▶ Exercise goal
Lines from the one containing "This is a 0.72" through the final line of the records are the only ones to copy, and each must match exactly.

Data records
────────────────
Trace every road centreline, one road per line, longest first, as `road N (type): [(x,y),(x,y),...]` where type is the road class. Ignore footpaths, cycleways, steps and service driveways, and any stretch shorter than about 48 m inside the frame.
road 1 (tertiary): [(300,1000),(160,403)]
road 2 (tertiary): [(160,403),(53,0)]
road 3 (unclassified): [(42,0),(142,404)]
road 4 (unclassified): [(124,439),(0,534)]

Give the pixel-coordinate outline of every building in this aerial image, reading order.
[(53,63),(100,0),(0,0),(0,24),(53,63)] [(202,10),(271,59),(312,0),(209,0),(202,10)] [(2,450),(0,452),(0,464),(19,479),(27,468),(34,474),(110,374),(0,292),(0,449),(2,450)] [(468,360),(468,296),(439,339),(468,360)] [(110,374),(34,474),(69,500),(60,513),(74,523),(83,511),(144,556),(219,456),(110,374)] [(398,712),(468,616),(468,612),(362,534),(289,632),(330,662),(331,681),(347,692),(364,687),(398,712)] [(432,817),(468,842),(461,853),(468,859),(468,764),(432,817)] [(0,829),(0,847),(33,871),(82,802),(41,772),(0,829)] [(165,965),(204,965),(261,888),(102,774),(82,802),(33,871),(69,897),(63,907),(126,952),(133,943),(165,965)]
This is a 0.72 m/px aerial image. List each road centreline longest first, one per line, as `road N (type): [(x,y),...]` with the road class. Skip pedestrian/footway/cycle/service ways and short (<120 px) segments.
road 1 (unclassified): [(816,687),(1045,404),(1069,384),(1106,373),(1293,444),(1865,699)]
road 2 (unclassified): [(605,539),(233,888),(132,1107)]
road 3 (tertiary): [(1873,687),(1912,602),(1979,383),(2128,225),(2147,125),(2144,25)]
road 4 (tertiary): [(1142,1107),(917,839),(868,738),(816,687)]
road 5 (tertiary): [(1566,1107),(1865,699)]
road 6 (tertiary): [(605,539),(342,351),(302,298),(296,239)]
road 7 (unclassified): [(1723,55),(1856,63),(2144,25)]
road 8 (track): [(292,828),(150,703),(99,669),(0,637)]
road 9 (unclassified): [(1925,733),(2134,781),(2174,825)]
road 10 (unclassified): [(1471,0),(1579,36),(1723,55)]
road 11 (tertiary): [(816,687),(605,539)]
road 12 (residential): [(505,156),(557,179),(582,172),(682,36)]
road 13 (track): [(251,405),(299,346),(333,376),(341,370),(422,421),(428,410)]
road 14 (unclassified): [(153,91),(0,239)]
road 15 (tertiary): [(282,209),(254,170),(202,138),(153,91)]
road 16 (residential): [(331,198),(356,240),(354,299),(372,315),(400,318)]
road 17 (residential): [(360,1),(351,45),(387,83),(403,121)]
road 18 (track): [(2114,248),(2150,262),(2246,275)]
────────────────
▶ Output below
This is a 0.72 m/px aerial image. List each road centreline longest first, one per line, as `road N (type): [(x,y),...]` with the road class. Skip pedestrian/footway/cycle/service ways and short (<120 px) segments.
road 1 (unclassified): [(816,687),(1045,404),(1069,384),(1106,373),(1293,444),(1865,699)]
road 2 (unclassified): [(605,539),(233,888),(132,1107)]
road 3 (tertiary): [(1873,687),(1912,602),(1979,383),(2128,225),(2147,125),(2144,25)]
road 4 (tertiary): [(1142,1107),(917,839),(868,738),(816,687)]
road 5 (tertiary): [(1566,1107),(1865,699)]
road 6 (tertiary): [(605,539),(342,351),(302,298),(296,239)]
road 7 (unclassified): [(1723,55),(1856,63),(2144,25)]
road 8 (track): [(292,828),(150,703),(99,669),(0,637)]
road 9 (unclassified): [(1925,733),(2134,781),(2174,825)]
road 10 (unclassified): [(1471,0),(1579,36),(1723,55)]
road 11 (tertiary): [(816,687),(605,539)]
road 12 (residential): [(505,156),(557,179),(582,172),(682,36)]
road 13 (track): [(251,405),(299,346),(333,376),(341,370),(422,421),(428,410)]
road 14 (unclassified): [(153,91),(0,239)]
road 15 (tertiary): [(282,209),(254,170),(202,138),(153,91)]
road 16 (residential): [(331,198),(356,240),(354,299),(372,315),(400,318)]
road 17 (residential): [(360,1),(351,45),(387,83),(403,121)]
road 18 (track): [(2114,248),(2150,262),(2246,275)]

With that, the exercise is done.